Excerpted data:
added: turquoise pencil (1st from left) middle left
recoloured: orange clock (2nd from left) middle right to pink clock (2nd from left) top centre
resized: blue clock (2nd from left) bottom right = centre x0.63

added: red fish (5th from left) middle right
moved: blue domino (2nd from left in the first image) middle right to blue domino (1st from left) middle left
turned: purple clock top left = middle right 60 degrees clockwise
...
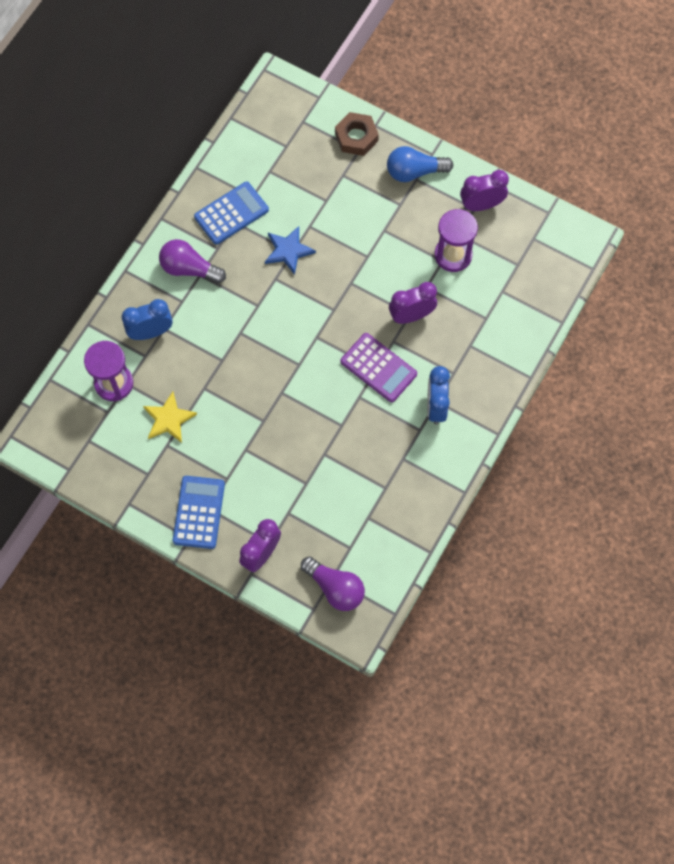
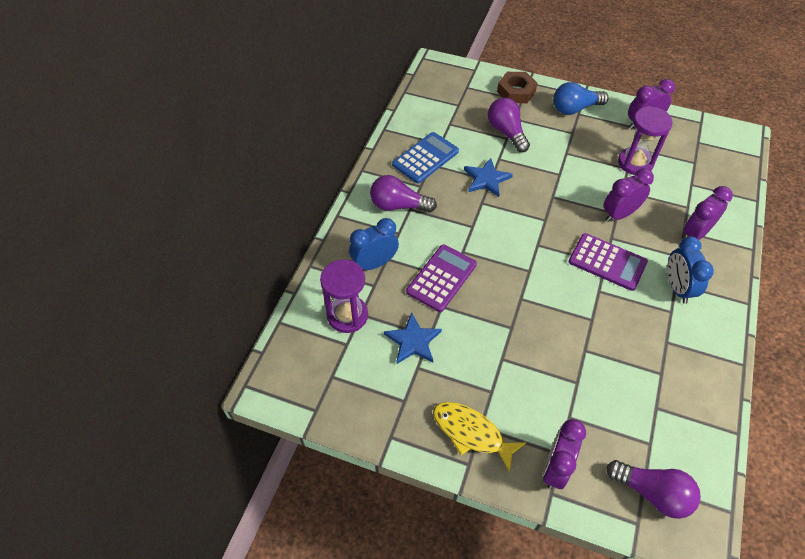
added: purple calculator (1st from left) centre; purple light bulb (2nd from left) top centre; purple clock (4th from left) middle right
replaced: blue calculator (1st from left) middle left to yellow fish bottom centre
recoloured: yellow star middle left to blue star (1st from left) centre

What needs to be done: Please return the lines above that run from the line containing "added: turquoise pencil" to the line containing "recoloured: orange clock", inclusive, exactly and with no other lines.

Response to this exercise:
added: turquoise pencil (1st from left) middle left
recoloured: orange clock (2nd from left) middle right to pink clock (2nd from left) top centre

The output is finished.